## WHAT THE EXERCISE ASKS
Present the listing's lines as a numbered list, from its first line through the line that contains "coordinates (450, 385).", and leave out any blank lines.

[Dataset records]
──────

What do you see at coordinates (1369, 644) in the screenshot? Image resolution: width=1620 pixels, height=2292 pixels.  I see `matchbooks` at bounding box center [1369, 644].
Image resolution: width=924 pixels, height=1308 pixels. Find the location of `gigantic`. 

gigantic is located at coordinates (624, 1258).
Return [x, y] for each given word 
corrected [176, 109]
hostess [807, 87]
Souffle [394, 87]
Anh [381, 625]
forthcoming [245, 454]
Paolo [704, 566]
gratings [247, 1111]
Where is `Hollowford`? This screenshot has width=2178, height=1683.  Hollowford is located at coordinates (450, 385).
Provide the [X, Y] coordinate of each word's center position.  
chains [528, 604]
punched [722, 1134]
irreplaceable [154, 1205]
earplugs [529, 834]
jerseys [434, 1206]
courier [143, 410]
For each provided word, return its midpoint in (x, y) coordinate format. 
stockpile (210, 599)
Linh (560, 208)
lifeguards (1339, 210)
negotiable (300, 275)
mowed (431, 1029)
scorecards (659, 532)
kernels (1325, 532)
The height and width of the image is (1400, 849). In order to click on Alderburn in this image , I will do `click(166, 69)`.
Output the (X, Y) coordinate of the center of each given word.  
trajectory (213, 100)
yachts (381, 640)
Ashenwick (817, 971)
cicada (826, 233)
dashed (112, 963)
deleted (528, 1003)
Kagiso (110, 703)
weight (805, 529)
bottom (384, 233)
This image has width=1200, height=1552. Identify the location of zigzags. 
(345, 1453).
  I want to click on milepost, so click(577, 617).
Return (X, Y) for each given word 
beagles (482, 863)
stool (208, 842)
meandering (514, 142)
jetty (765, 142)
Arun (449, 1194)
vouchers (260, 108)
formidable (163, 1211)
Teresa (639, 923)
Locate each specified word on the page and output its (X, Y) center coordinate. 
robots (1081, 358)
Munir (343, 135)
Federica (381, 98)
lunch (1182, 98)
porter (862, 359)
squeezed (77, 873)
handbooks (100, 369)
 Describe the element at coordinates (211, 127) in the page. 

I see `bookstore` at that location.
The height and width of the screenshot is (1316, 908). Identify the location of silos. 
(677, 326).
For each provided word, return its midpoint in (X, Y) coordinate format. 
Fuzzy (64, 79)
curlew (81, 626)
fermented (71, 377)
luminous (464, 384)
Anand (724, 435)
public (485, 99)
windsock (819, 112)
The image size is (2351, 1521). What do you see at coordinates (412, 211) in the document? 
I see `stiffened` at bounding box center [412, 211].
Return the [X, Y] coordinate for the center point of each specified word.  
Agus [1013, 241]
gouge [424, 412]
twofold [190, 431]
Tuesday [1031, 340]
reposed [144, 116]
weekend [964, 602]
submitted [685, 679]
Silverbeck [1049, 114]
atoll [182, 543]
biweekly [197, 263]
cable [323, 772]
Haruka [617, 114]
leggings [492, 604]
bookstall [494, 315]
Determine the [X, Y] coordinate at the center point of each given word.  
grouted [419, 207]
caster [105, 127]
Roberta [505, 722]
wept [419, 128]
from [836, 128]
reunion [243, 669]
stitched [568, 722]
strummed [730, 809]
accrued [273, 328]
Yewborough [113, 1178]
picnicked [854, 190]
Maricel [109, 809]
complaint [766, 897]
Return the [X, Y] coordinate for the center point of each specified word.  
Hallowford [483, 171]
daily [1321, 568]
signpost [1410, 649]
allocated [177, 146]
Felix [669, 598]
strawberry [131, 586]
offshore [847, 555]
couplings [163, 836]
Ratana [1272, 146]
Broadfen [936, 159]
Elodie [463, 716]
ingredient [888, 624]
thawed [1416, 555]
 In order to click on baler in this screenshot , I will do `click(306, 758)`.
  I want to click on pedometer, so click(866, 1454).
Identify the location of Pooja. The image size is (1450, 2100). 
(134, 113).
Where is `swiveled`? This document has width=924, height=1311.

──────

## EXPECTED ANSWER
1. What do you see at coordinates (1369, 644) in the screenshot? Image resolution: width=1620 pixels, height=2292 pixels.  I see `matchbooks` at bounding box center [1369, 644].
2. Image resolution: width=924 pixels, height=1308 pixels. Find the location of `gigantic`. 
3. gigantic is located at coordinates (624, 1258).
4. Return [x, y] for each given word 
5. corrected [176, 109]
6. hostess [807, 87]
7. Souffle [394, 87]
8. Anh [381, 625]
9. forthcoming [245, 454]
10. Paolo [704, 566]
11. gratings [247, 1111]
12. Where is `Hollowford`? This screenshot has width=2178, height=1683.  Hollowford is located at coordinates (450, 385).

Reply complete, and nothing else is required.